Tarea a resolver:
Expresa todos los registros como una tabla Markdown con las columnas Núm y Contenido, que dé en cada fila su número y una línea del texto. Omite las líneas en blanco.

----- Registros proporcionados

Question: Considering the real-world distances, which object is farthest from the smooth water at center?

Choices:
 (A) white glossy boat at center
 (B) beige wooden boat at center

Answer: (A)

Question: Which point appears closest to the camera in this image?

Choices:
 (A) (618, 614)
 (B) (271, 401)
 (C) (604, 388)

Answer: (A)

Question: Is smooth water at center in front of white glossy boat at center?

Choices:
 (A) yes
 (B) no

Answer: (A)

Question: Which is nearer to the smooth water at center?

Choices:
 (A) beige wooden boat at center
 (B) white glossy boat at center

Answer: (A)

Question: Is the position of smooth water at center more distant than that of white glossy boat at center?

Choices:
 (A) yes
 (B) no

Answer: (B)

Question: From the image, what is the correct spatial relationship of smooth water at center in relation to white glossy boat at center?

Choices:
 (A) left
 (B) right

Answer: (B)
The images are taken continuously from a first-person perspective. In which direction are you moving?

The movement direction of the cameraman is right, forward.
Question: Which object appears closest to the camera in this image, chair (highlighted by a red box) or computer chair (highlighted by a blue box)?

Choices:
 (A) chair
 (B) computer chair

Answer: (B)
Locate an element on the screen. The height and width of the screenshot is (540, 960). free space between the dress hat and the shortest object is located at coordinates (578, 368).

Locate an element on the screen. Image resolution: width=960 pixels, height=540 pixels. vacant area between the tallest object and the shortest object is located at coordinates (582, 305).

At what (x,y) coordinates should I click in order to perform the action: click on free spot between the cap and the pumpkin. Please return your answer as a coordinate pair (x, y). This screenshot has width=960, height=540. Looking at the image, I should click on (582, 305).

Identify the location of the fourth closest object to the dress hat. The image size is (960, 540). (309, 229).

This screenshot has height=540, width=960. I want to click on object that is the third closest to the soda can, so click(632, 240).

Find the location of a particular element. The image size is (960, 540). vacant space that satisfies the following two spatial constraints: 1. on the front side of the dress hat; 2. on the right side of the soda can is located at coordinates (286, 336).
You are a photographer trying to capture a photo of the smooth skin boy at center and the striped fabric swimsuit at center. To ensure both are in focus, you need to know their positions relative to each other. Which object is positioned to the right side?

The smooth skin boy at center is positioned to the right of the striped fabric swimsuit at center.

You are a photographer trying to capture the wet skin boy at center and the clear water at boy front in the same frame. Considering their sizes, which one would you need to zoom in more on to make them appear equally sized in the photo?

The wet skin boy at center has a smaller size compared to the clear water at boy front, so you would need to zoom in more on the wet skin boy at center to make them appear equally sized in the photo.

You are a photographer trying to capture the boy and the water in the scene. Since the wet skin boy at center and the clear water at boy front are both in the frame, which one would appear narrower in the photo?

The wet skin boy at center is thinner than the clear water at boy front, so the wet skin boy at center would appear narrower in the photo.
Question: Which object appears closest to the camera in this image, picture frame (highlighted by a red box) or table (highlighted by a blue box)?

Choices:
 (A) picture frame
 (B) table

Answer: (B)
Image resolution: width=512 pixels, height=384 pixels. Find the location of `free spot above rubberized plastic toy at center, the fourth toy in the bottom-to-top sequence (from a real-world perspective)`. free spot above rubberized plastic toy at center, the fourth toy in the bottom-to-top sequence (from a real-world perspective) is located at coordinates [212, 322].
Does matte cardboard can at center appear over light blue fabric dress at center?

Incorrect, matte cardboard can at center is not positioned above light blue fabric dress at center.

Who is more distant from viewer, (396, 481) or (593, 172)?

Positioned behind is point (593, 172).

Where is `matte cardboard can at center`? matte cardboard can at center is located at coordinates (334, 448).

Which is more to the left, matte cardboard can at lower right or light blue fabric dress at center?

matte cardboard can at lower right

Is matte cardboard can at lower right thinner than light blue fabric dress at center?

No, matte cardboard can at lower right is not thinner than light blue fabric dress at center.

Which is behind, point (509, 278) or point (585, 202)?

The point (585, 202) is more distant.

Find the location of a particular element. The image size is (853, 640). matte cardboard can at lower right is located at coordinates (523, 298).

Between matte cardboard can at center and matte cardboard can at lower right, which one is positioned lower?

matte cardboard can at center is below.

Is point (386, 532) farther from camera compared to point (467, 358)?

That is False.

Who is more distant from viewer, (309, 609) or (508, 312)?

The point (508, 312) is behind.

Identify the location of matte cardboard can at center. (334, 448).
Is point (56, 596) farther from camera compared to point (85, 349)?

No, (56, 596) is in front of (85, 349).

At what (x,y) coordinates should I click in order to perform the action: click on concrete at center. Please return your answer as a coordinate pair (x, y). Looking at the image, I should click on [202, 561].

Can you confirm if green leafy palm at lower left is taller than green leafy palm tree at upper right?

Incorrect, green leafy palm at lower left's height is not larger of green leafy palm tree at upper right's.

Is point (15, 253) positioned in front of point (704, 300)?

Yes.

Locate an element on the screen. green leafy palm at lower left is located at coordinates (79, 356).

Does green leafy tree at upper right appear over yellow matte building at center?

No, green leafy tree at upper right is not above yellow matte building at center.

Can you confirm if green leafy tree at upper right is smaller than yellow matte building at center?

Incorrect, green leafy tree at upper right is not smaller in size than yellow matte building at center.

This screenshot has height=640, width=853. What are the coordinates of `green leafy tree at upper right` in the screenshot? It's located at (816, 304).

----------

Ejercicio resuelto:
| Núm | Contenido |
|---|---|
| 1 | Question: Considering the real-world distances, which object is farthest from the smooth water at center? |
| 2 | Choices: |
| 3 |  (A) white glossy boat at center |
| 4 |  (B) beige wooden boat at center |
| 5 | Answer: (A) |
| 6 | Question: Which point appears closest to the camera in this image? |
| 7 | Choices: |
| 8 |  (A) (618, 614) |
| 9 |  (B) (271, 401) |
| 10 |  (C) (604, 388) |
| 11 | Answer: (A) |
| 12 | Question: Is smooth water at center in front of white glossy boat at center? |
| 13 | Choices: |
| 14 |  (A) yes |
| 15 |  (B) no |
| 16 | Answer: (A) |
| 17 | Question: Which is nearer to the smooth water at center? |
| 18 | Choices: |
| 19 |  (A) beige wooden boat at center |
| 20 |  (B) white glossy boat at center |
| 21 | Answer: (A) |
| 22 | Question: Is the position of smooth water at center more distant than that of white glossy boat at center? |
| 23 | Choices: |
| 24 |  (A) yes |
| 25 |  (B) no |
| 26 | Answer: (B) |
| 27 | Question: From the image, what is the correct spatial relationship of smooth water at center in relation to white glossy boat at center? |
| 28 | Choices: |
| 29 |  (A) left |
| 30 |  (B) right |
| 31 | Answer: (B) |
| 32 | The images are taken continuously from a first-person perspective. In which direction are you moving? |
| 33 | The movement direction of the cameraman is right, forward. |
| 34 | Question: Which object appears closest to the camera in this image, chair (highlighted by a red box) or computer chair (highlighted by a blue box)? |
| 35 | Choices: |
| 36 |  (A) chair |
| 37 |  (B) computer chair |
| 38 | Answer: (B) |
| 39 | Locate an element on the screen. The height and width of the screenshot is (540, 960). free space between the dress hat and the shortest object is located at coordinates (578, 368). |
| 40 | Locate an element on the screen. Image resolution: width=960 pixels, height=540 pixels. vacant area between the tallest object and the shortest object is located at coordinates (582, 305). |
| 41 | At what (x,y) coordinates should I click in order to perform the action: click on free spot between the cap and the pumpkin. Please return your answer as a coordinate pair (x, y). This screenshot has width=960, height=540. Looking at the image, I should click on (582, 305). |
| 42 | Identify the location of the fourth closest object to the dress hat. The image size is (960, 540). (309, 229). |
| 43 | This screenshot has height=540, width=960. I want to click on object that is the third closest to the soda can, so click(632, 240). |
| 44 | Find the location of a particular element. The image size is (960, 540). vacant space that satisfies the following two spatial constraints: 1. on the front side of the dress hat; 2. on the right side of the soda can is located at coordinates (286, 336). |
| 45 | You are a photographer trying to capture a photo of the smooth skin boy at center and the striped fabric swimsuit at center. To ensure both are in focus, you need to know their positions relative to each other. Which object is positioned to the right side? |
| 46 | The smooth skin boy at center is positioned to the right of the striped fabric swimsuit at center. |
| 47 | You are a photographer trying to capture the wet skin boy at center and the clear water at boy front in the same frame. Considering their sizes, which one would you need to zoom in more on to make them appear equally sized in the photo? |
| 48 | The wet skin boy at center has a smaller size compared to the clear water at boy front, so you would need to zoom in more on the wet skin boy at center to make them appear equally sized in the photo. |
| 49 | You are a photographer trying to capture the boy and the water in the scene. Since the wet skin boy at center and the clear water at boy front are both in the frame, which one would appear narrower in the photo? |
| 50 | The wet skin boy at center is thinner than the clear water at boy front, so the wet skin boy at center would appear narrower in the photo. |
| 51 | Question: Which object appears closest to the camera in this image, picture frame (highlighted by a red box) or table (highlighted by a blue box)? |
| 52 | Choices: |
| 53 |  (A) picture frame |
| 54 |  (B) table |
| 55 | Answer: (B) |
| 56 | Image resolution: width=512 pixels, height=384 pixels. Find the location of `free spot above rubberized plastic toy at center, the fourth toy in the bottom-to-top sequence (from a real-world perspective)`. free spot above rubberized plastic toy at center, the fourth toy in the bottom-to-top sequence (from a real-world perspective) is located at coordinates [212, 322]. |
| 57 | Does matte cardboard can at center appear over light blue fabric dress at center? |
| 58 | Incorrect, matte cardboard can at center is not positioned above light blue fabric dress at center. |
| 59 | Who is more distant from viewer, (396, 481) or (593, 172)? |
| 60 | Positioned behind is point (593, 172). |
| 61 | Where is `matte cardboard can at center`? matte cardboard can at center is located at coordinates (334, 448). |
| 62 | Which is more to the left, matte cardboard can at lower right or light blue fabric dress at center? |
| 63 | matte cardboard can at lower right |
| 64 | Is matte cardboard can at lower right thinner than light blue fabric dress at center? |
| 65 | No, matte cardboard can at lower right is not thinner than light blue fabric dress at center. |
| 66 | Which is behind, point (509, 278) or point (585, 202)? |
| 67 | The point (585, 202) is more distant. |
| 68 | Find the location of a particular element. The image size is (853, 640). matte cardboard can at lower right is located at coordinates (523, 298). |
| 69 | Between matte cardboard can at center and matte cardboard can at lower right, which one is positioned lower? |
| 70 | matte cardboard can at center is below. |
| 71 | Is point (386, 532) farther from camera compared to point (467, 358)? |
| 72 | That is False. |
| 73 | Who is more distant from viewer, (309, 609) or (508, 312)? |
| 74 | The point (508, 312) is behind. |
| 75 | Identify the location of matte cardboard can at center. (334, 448). |
| 76 | Is point (56, 596) farther from camera compared to point (85, 349)? |
| 77 | No, (56, 596) is in front of (85, 349). |
| 78 | At what (x,y) coordinates should I click in order to perform the action: click on concrete at center. Please return your answer as a coordinate pair (x, y). Looking at the image, I should click on [202, 561]. |
| 79 | Can you confirm if green leafy palm at lower left is taller than green leafy palm tree at upper right? |
| 80 | Incorrect, green leafy palm at lower left's height is not larger of green leafy palm tree at upper right's. |
| 81 | Is point (15, 253) positioned in front of point (704, 300)? |
| 82 | Yes. |
| 83 | Locate an element on the screen. green leafy palm at lower left is located at coordinates (79, 356). |
| 84 | Does green leafy tree at upper right appear over yellow matte building at center? |
| 85 | No, green leafy tree at upper right is not above yellow matte building at center. |
| 86 | Can you confirm if green leafy tree at upper right is smaller than yellow matte building at center? |
| 87 | Incorrect, green leafy tree at upper right is not smaller in size than yellow matte building at center. |
| 88 | This screenshot has height=640, width=853. What are the coordinates of `green leafy tree at upper right` in the screenshot? It's located at (816, 304). |